▸ GOAL OF THE EXERCISE
From the first line of the entries below, reproduce everything exactly through the line with "The pyramid shape in snow-white at 614", and nothing more.

▸ INPUT FOR THIS TASK
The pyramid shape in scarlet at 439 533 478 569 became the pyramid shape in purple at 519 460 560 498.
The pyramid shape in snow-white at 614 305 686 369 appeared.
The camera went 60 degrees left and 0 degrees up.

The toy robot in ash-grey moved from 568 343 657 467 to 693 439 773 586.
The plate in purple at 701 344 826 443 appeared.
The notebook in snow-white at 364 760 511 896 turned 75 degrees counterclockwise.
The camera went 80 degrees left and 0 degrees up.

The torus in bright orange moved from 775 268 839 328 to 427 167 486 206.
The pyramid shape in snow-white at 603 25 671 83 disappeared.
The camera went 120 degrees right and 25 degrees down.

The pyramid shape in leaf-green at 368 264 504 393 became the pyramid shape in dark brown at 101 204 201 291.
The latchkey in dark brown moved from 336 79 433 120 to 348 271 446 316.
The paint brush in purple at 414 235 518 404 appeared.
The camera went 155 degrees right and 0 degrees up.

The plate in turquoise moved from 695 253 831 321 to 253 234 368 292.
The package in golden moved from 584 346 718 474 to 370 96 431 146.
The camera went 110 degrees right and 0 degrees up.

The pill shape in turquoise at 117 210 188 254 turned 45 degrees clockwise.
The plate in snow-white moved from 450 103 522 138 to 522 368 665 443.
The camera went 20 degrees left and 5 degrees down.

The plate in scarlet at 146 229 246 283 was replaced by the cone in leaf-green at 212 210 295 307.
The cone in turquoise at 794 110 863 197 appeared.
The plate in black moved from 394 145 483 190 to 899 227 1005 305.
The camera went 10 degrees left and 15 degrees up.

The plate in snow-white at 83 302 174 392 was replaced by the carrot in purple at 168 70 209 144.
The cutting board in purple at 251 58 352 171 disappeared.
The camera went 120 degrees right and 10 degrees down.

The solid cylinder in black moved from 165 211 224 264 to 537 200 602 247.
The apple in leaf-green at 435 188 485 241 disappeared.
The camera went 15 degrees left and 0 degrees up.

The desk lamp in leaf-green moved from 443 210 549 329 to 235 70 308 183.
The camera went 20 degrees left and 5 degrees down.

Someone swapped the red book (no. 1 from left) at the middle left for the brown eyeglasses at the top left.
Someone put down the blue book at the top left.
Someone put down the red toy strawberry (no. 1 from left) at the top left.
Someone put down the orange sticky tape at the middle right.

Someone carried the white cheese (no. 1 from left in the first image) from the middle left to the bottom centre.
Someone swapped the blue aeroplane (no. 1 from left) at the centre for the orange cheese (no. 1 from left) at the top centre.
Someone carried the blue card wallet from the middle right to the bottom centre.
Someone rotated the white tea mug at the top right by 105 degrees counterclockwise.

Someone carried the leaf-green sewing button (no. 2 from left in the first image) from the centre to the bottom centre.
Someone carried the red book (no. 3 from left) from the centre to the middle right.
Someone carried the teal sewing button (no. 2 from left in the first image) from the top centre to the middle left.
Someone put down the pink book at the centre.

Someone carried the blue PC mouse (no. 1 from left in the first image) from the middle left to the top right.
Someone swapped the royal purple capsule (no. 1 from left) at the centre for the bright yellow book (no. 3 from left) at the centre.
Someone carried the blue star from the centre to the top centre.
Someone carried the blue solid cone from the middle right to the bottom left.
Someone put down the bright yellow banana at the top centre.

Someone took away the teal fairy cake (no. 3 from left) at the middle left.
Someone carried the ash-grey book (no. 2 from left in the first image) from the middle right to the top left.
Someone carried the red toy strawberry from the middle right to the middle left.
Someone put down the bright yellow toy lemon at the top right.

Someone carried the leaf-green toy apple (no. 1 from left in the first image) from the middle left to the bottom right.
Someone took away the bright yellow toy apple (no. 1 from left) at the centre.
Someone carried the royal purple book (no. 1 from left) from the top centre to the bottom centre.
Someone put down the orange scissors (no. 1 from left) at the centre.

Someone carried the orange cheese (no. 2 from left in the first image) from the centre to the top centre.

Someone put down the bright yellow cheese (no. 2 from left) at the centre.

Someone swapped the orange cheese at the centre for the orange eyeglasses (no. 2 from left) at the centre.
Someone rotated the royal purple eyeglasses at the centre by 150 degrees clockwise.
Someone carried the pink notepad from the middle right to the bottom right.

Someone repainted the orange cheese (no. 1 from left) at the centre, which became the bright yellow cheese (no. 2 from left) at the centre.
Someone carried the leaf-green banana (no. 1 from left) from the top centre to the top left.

▸ OUTPUT
The pyramid shape in scarlet at 439 533 478 569 became the pyramid shape in purple at 519 460 560 498.
The pyramid shape in snow-white at 614 305 686 369 appeared.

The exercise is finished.